» Work item: Pictures aside, copy exactly each line from the one that holds "red trapezoid: (113, 375)" through the last line of the records below.

Records from a dataset:
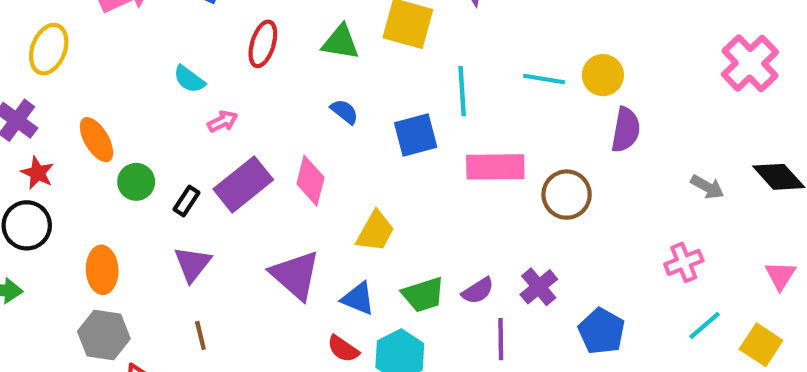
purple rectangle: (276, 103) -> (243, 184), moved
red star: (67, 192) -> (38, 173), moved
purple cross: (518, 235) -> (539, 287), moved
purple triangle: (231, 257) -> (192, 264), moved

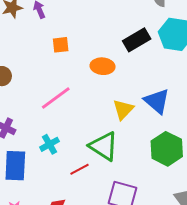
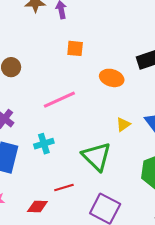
yellow triangle: (123, 109) -> (123, 124), size x0.7
red line: (79, 169) -> (64, 188), moved

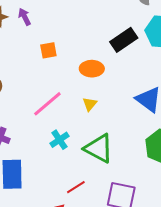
yellow triangle: (123, 124) -> (90, 104), moved
cyan cross: (44, 144) -> (59, 140), moved

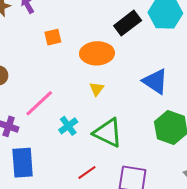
orange ellipse: (92, 69) -> (97, 53), size x1.4
pink line: (47, 104) -> (39, 103), moved

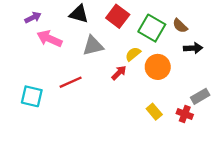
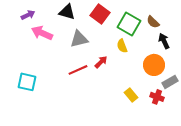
black arrow: (193, 48) -> (164, 41), turned -112
yellow semicircle: (133, 54) -> (122, 46), moved, turned -72
orange circle: (158, 67) -> (154, 65), moved
red line: (71, 82) -> (78, 70), moved

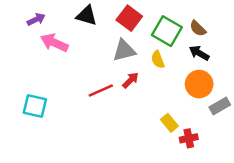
gray triangle: (79, 39) -> (124, 50), moved
black arrow: (164, 41) -> (199, 53), moved, turned -35
red cross: (157, 97) -> (189, 138), moved, turned -32

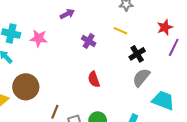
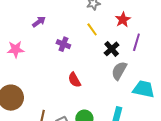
red star: (165, 27) -> (123, 20), moved
yellow line: (120, 31) -> (92, 29), turned 40
purple line: (174, 47) -> (136, 42), moved

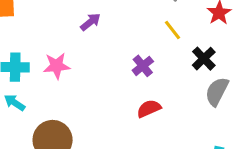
purple cross: (63, 44) -> (143, 66), moved, turned 32
red semicircle: (74, 80) -> (149, 109), turned 98

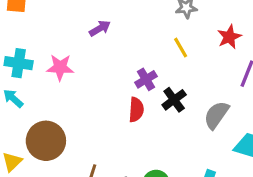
black cross: (204, 59) -> (174, 100), moved
red semicircle: (149, 109) -> (136, 110), moved, turned 110

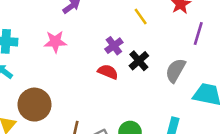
pink star: (60, 67) -> (55, 42), moved
red semicircle: (136, 110) -> (108, 72), turned -66

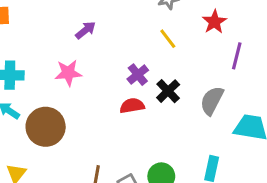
red semicircle: (108, 72) -> (132, 106), turned -30
brown circle: (35, 105) -> (46, 127), moved

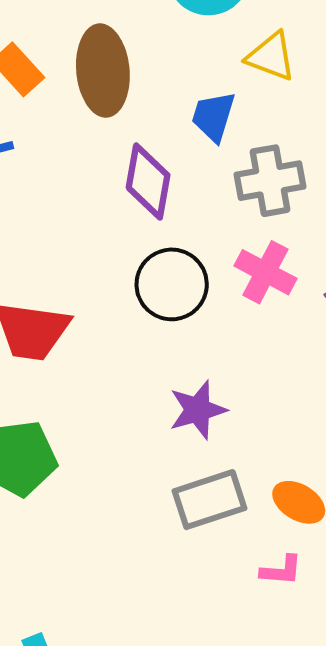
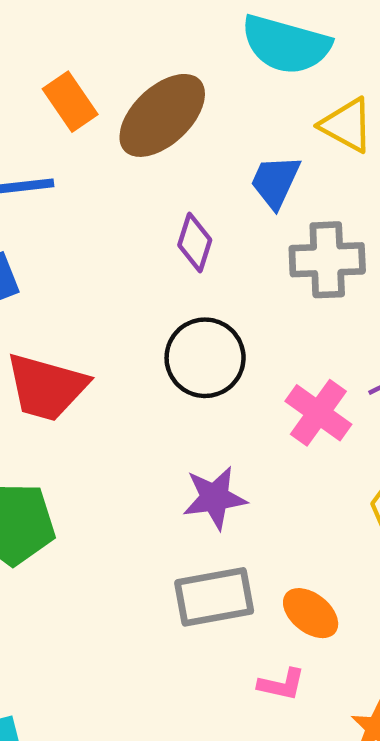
brown ellipse: (103, 71) -> (162, 115), turned 44
purple diamond: (148, 181) -> (195, 243), size x0.7
pink cross: (265, 272) -> (318, 413), moved

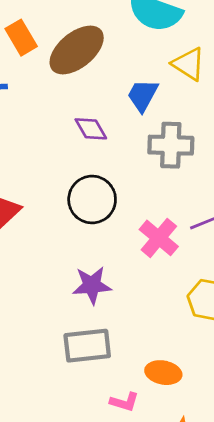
purple diamond: (195, 243) -> (91, 129), turned -52
orange ellipse: (311, 613) -> (163, 373), moved, turned -32

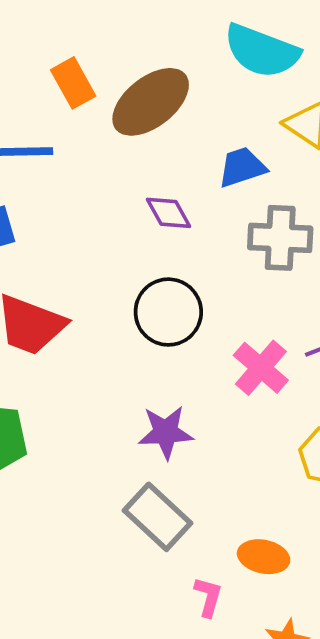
blue trapezoid: (143, 95) -> (242, 167), turned 42
gray rectangle: (87, 346) -> (158, 517), turned 48
pink L-shape: (124, 402) -> (208, 597), turned -92

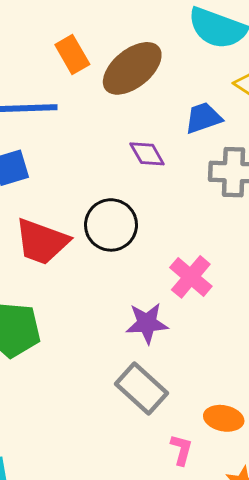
black circle: (168, 312) -> (111, 225), moved
pink cross: (261, 368) -> (191, 277), moved

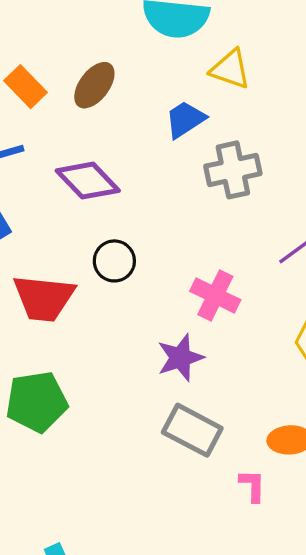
brown ellipse: (132, 68) -> (94, 85), size x0.7
purple diamond: (147, 154) -> (88, 181), moved, size x1.5
black circle: (111, 225) -> (114, 261), size x0.7

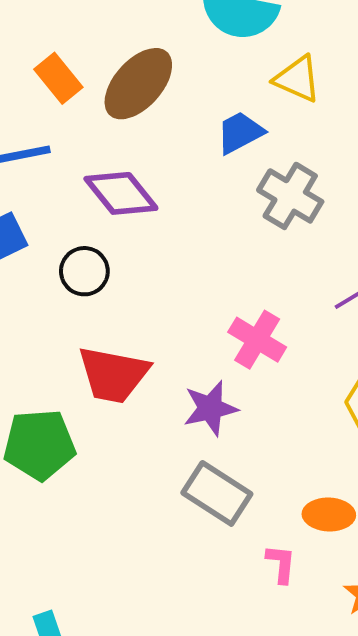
brown ellipse: (94, 85) -> (138, 84), size x1.4
gray cross: (233, 170) -> (290, 196), turned 38
black circle: (114, 261) -> (84, 271), moved
red trapezoid: (44, 298) -> (113, 375), moved

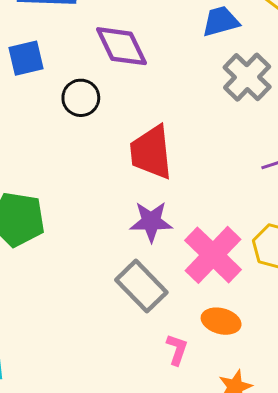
pink cross: (257, 340) -> (213, 255), moved, size x1.4
red trapezoid: (113, 375) -> (151, 152), moved, turned 60

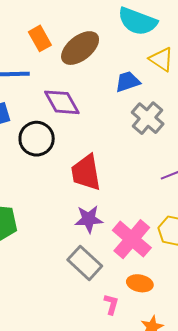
black circle: (81, 98) -> (37, 139), size x1.4

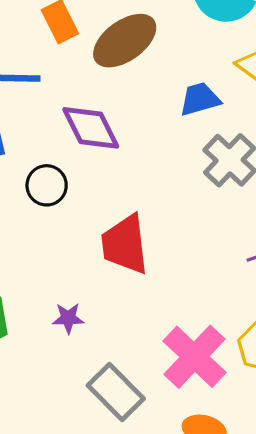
black circle: (37, 139) -> (47, 185), size x0.7
purple star: (89, 219) -> (68, 318), moved, size x0.7

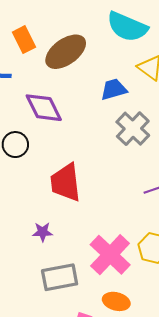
purple star: (68, 318) -> (43, 232), moved
gray rectangle: (116, 392) -> (60, 277), turned -56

» Solution for this problem:
red trapezoid: (113, 375) -> (151, 152), moved, turned 60

black circle: (81, 98) -> (37, 139), size x1.4

black circle: (37, 139) -> (47, 185), size x0.7
purple star: (89, 219) -> (68, 318), moved, size x0.7

purple star: (68, 318) -> (43, 232), moved
gray rectangle: (116, 392) -> (60, 277), turned -56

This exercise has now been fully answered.